● The request:
Please collect every line in the records that contains the string "kern" and copy each one in full.

● Supplied material:
-*-
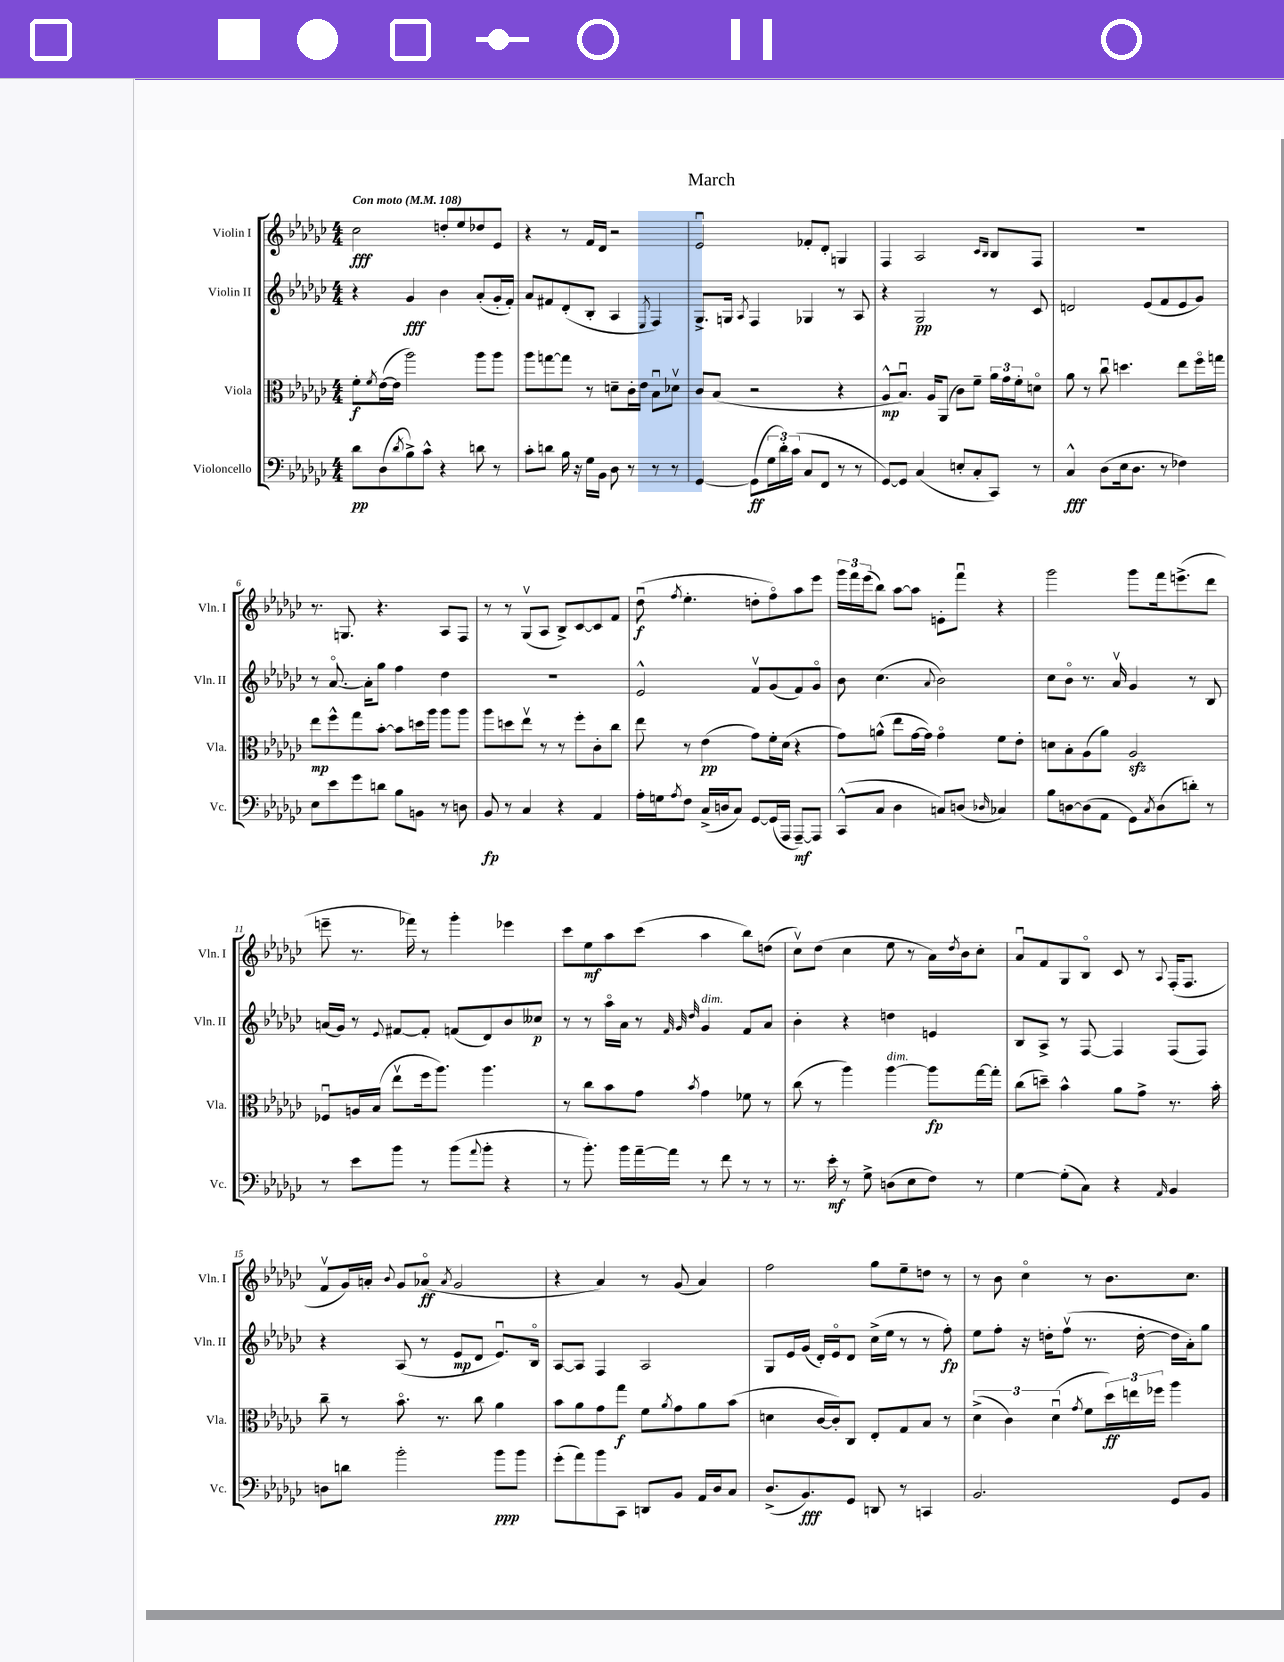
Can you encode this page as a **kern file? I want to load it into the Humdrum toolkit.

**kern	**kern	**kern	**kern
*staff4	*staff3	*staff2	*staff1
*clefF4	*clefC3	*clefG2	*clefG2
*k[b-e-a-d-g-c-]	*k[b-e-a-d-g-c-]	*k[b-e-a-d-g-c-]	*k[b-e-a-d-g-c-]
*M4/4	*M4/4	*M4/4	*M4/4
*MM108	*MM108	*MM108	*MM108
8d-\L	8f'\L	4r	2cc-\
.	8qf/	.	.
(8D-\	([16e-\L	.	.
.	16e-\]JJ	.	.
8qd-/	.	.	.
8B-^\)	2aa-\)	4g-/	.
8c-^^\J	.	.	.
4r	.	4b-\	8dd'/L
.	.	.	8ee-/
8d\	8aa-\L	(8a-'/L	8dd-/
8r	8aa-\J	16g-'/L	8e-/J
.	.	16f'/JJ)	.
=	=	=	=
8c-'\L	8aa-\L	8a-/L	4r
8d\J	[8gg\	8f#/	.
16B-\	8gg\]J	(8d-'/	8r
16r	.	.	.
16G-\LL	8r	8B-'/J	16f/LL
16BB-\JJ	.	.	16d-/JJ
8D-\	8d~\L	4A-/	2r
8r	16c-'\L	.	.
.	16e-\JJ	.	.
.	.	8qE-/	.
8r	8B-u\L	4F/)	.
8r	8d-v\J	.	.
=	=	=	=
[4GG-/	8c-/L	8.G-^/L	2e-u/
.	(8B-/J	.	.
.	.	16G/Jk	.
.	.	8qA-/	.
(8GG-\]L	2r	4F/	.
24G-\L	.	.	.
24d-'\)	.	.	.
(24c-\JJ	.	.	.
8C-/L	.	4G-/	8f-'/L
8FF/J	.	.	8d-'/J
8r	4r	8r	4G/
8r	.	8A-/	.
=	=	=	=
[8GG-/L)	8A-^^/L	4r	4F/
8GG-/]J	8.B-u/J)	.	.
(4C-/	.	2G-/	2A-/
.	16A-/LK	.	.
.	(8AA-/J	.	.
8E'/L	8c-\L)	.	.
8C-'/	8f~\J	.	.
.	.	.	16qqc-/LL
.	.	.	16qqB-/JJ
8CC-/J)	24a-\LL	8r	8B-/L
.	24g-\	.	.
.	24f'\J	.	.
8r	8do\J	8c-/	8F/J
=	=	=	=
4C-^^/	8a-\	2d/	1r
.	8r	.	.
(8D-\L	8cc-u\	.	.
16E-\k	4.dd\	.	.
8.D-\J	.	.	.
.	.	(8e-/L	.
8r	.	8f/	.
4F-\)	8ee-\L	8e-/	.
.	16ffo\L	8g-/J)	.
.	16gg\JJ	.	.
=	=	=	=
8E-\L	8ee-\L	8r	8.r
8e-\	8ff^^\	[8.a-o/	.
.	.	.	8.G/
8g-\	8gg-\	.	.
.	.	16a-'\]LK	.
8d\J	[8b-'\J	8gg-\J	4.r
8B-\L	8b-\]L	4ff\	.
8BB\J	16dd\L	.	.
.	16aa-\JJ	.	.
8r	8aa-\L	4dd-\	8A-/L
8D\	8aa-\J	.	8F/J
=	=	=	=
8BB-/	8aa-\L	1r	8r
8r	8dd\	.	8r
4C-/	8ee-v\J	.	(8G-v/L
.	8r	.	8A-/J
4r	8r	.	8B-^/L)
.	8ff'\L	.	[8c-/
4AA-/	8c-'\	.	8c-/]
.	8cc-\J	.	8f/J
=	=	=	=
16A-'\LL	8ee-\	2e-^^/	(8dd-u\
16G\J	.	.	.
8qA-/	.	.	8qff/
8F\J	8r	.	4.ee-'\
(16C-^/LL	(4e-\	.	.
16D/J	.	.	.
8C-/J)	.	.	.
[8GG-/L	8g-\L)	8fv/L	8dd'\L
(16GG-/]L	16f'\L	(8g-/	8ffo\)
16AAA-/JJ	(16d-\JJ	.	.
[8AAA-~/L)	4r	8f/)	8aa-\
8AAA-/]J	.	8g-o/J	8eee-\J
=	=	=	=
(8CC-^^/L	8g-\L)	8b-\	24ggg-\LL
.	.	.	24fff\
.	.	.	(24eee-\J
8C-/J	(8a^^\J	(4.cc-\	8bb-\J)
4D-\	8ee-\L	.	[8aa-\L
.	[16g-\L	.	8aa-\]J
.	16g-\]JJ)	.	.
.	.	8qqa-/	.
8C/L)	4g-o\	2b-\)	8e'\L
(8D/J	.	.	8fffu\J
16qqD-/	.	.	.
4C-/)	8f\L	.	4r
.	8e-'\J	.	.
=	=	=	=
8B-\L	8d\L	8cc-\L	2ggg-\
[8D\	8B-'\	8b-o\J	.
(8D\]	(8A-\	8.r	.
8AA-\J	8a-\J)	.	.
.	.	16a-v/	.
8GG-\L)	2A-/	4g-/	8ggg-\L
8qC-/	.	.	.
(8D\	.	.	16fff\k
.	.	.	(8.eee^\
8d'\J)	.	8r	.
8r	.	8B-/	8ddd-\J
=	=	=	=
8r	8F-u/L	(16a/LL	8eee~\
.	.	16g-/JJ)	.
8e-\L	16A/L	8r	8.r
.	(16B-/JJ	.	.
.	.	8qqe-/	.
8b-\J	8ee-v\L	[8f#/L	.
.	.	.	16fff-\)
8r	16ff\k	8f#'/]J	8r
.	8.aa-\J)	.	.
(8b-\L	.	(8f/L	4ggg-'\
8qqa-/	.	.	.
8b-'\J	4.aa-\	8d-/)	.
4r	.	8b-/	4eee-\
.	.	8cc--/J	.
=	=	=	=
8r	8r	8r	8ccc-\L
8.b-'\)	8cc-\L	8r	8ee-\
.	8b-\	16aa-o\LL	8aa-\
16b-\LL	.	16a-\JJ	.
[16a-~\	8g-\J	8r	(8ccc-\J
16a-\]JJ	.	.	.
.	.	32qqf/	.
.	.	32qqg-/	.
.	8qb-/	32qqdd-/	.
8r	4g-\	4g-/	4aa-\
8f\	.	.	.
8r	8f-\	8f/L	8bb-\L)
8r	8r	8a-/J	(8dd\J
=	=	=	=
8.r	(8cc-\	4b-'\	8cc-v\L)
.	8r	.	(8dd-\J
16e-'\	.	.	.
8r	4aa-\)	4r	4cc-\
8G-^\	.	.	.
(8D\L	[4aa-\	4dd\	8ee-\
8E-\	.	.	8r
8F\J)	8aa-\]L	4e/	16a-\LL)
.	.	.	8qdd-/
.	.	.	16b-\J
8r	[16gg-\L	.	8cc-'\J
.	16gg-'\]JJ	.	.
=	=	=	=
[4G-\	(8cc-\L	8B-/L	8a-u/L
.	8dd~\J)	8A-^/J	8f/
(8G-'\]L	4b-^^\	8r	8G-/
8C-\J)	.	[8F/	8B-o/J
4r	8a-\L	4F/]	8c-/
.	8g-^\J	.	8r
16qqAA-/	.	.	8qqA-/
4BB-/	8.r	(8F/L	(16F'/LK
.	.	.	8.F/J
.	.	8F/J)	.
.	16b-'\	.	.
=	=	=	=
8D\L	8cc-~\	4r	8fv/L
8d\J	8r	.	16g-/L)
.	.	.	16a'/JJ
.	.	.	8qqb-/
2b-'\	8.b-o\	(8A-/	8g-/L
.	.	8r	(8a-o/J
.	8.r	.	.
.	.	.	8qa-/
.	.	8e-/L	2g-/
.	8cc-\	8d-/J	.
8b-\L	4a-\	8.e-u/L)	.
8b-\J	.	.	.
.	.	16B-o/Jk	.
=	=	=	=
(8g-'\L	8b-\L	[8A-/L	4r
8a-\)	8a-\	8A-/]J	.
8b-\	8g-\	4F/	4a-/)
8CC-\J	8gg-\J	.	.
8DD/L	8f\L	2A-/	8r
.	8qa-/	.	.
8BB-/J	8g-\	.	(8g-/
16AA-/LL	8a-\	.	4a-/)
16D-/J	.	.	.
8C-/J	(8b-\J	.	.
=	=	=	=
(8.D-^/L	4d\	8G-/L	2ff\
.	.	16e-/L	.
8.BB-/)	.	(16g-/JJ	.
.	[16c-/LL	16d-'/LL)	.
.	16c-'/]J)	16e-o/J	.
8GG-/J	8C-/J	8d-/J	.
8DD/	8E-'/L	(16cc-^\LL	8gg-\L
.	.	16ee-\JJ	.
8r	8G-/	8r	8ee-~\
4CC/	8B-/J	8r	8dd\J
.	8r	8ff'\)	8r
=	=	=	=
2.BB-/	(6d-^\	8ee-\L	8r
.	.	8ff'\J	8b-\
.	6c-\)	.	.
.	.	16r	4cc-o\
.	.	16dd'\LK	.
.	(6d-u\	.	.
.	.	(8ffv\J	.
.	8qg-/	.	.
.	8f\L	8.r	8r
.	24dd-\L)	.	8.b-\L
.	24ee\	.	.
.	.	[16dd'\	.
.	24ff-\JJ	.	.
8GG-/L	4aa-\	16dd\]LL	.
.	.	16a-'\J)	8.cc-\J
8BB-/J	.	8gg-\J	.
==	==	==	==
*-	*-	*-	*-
-*-
● Result:
Can you encode this page as a **kern file? I want to load it into the Humdrum toolkit.
**kern	**kern	**kern	**kern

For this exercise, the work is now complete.